WORK INSTRUCTION. What you return should be the line containing "R5: 68 (+3V3, VLOAD) -> 68 (+3V3, GND)" and each line after it to the end of the records, copied exactly.

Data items
::::::::
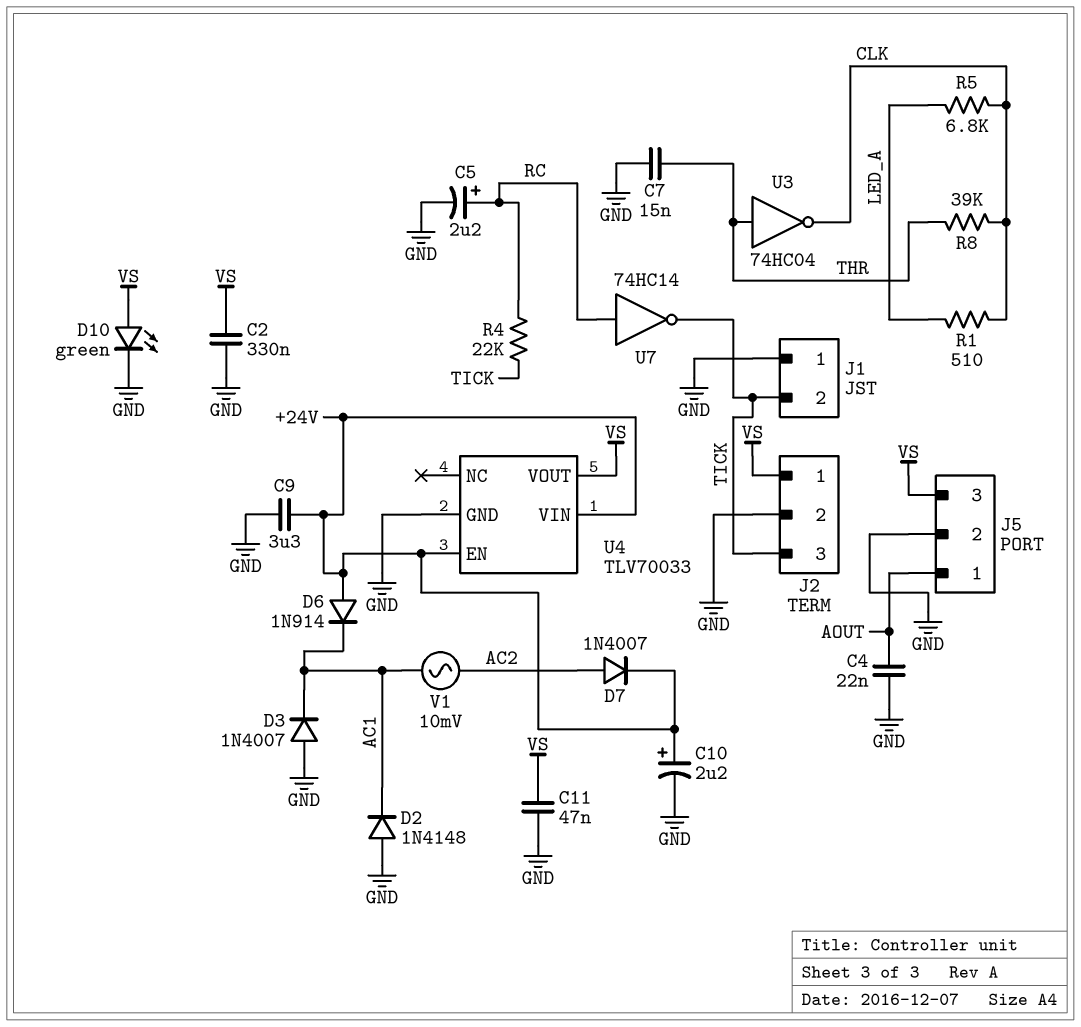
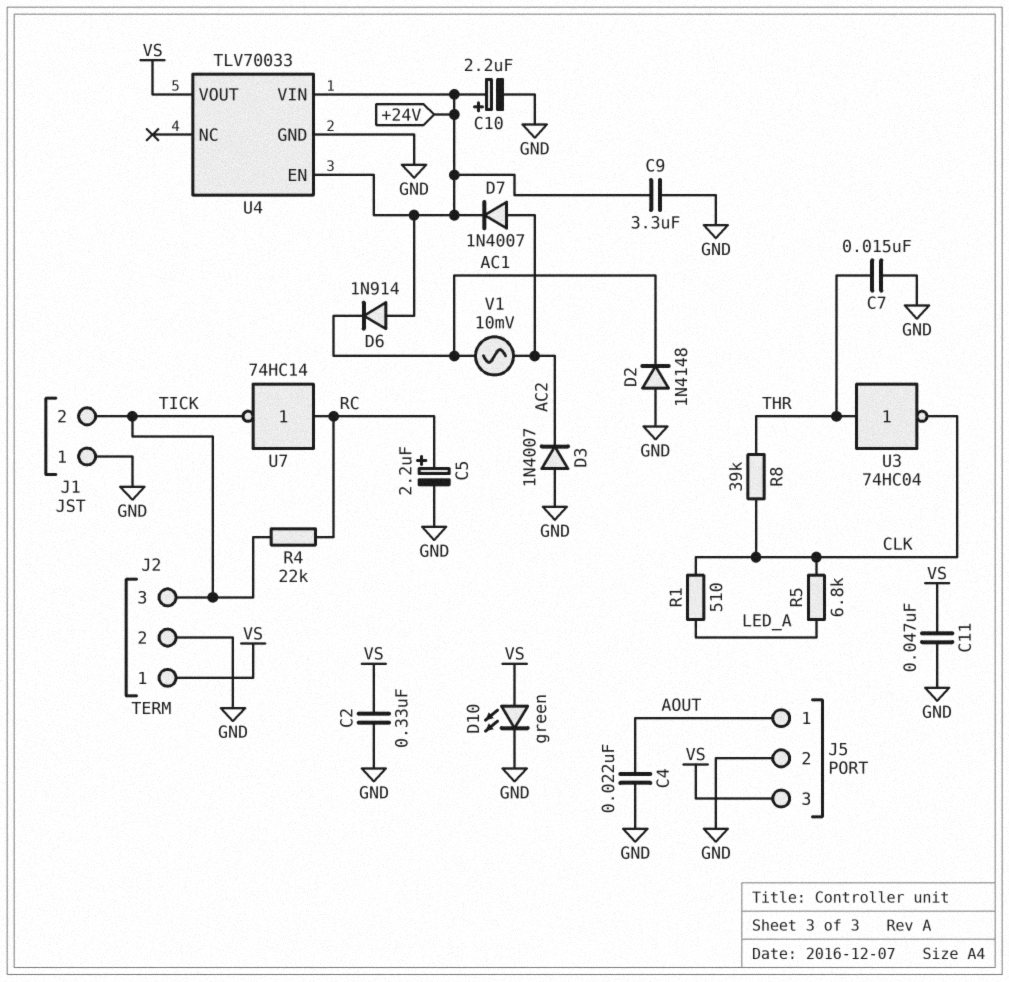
D3: diode 1N4007 (A GND, K AC1) -> diode 1N4007 (A GND, K AC2)

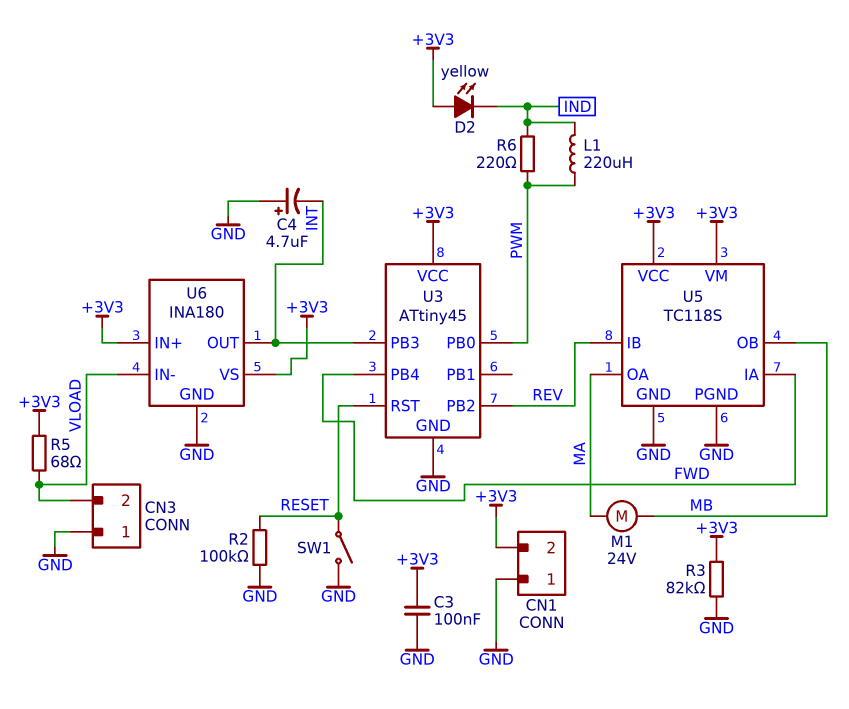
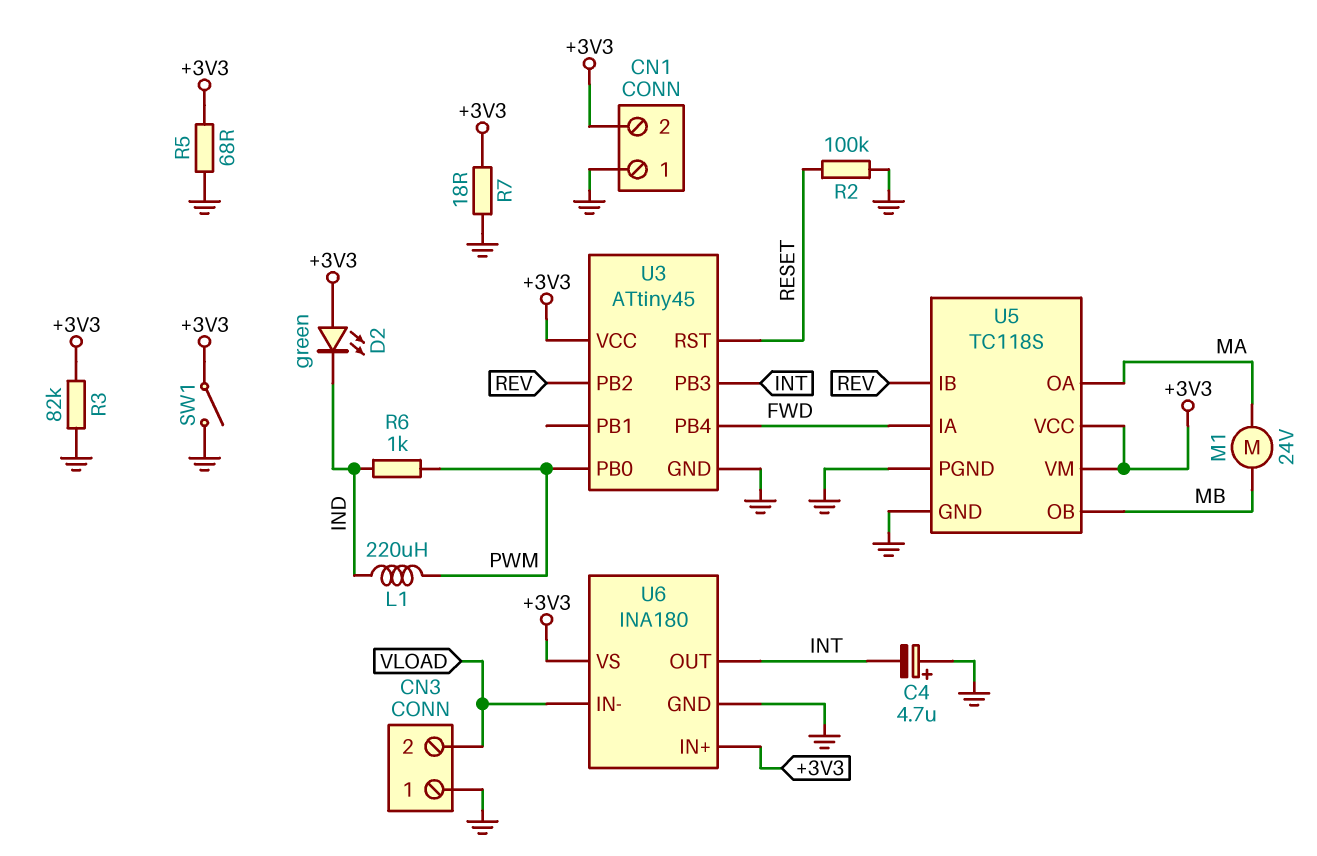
C3: 100nF (+3V3, GND) -> none
D2: LED yellow (A +3V3, K IND) -> LED green (A +3V3, K IND)
R5: 68 (+3V3, VLOAD) -> 68 (+3V3, GND)
R6: 220 (IND, PWM) -> 1k (IND, PWM)
R7: none -> 18 (+3V3, GND)
SW1: switch (GND, RESET) -> switch (+3V3, GND)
::::::::
TASK SOLUTION.
R5: 68 (+3V3, VLOAD) -> 68 (+3V3, GND)
R6: 220 (IND, PWM) -> 1k (IND, PWM)
R7: none -> 18 (+3V3, GND)
SW1: switch (GND, RESET) -> switch (+3V3, GND)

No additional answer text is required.